### EXERCISE AIM
Starting with the line that contains "grey fish: 8 -> 5", copy out each line through the end of the entries below, exactly as written, and nothing else.

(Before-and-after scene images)
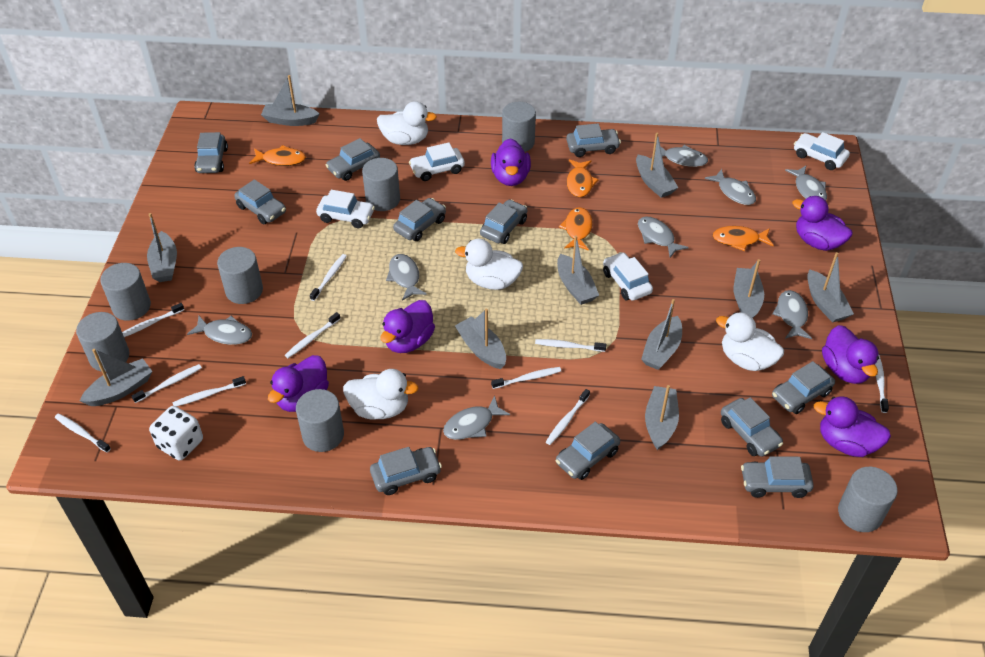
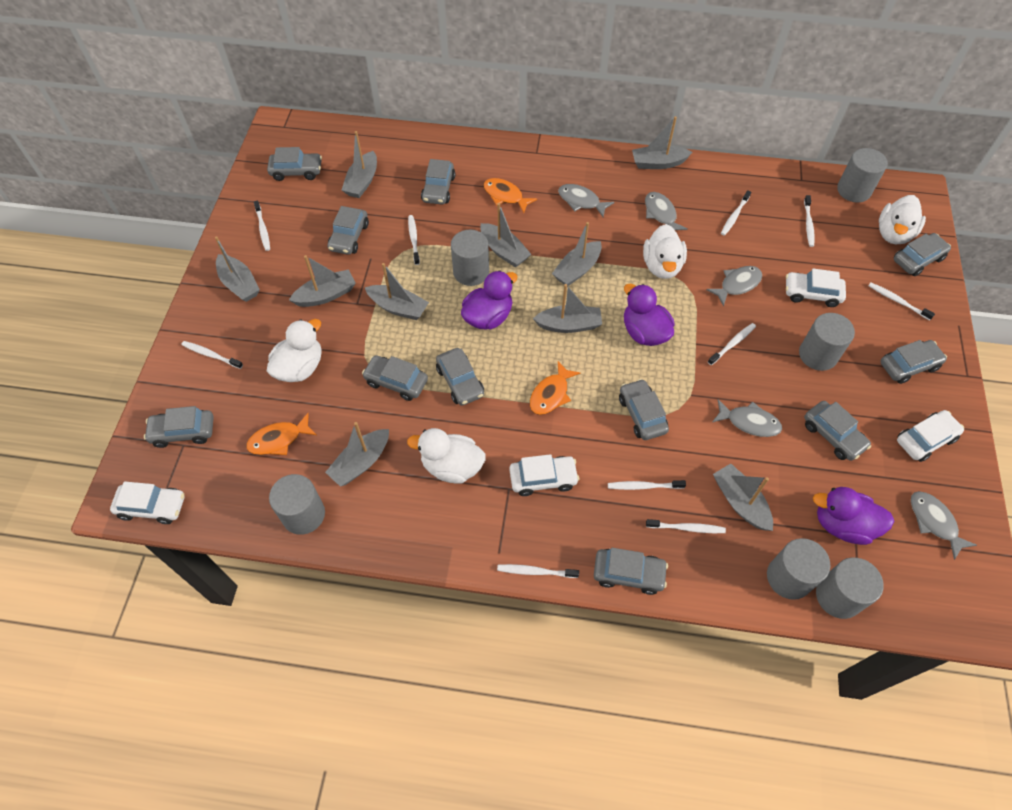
grey cylinder: 7 -> 6
grey fish: 8 -> 5
orange fish: 4 -> 3
purple duck: 6 -> 3
white dice: 1 -> 0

### OUTPUT FOR THIS TASK
grey fish: 8 -> 5
orange fish: 4 -> 3
purple duck: 6 -> 3
white dice: 1 -> 0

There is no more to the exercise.